Within the listing below, how many lines hold the string "degrees"? Only the number is wanted.

▶ _Given material_
::::::::::
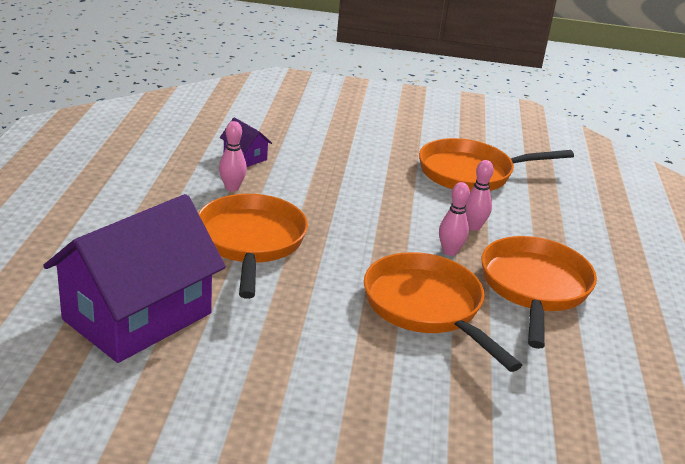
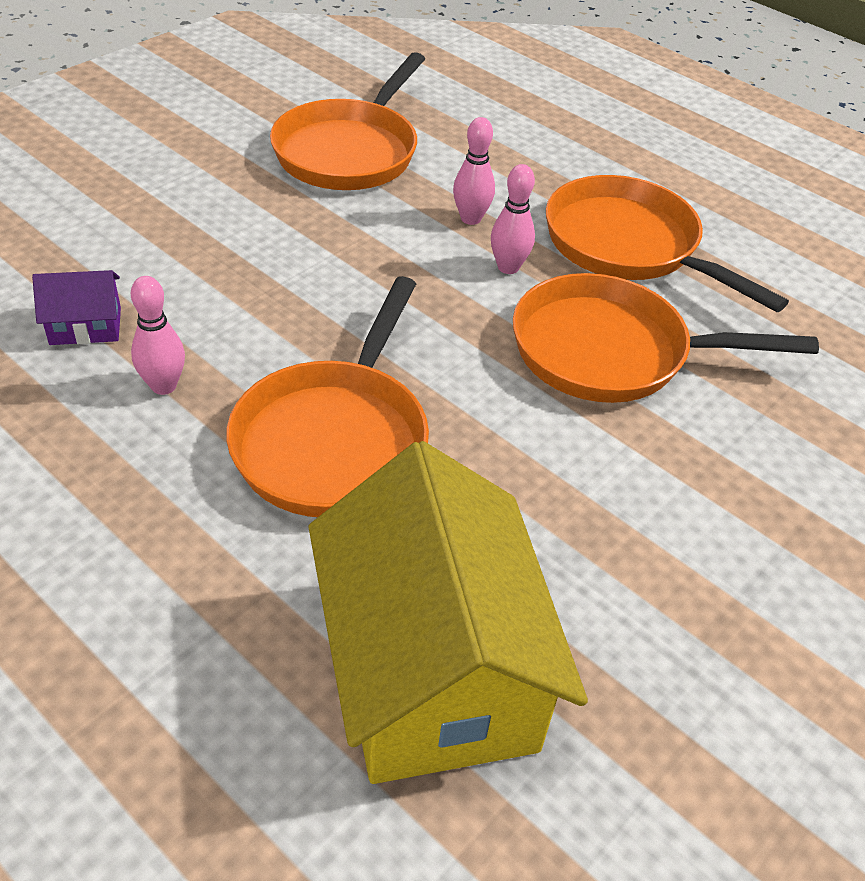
camera: 55 degrees left, 15 degrees up
purple house [43,194,226,363] -> yellow house [308,441,588,784]
orange pan [198,194,308,299] -> orange pan turned 105 degrees counterclockwise [226,276,429,517]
::::::::::
▶ _Task solution_
2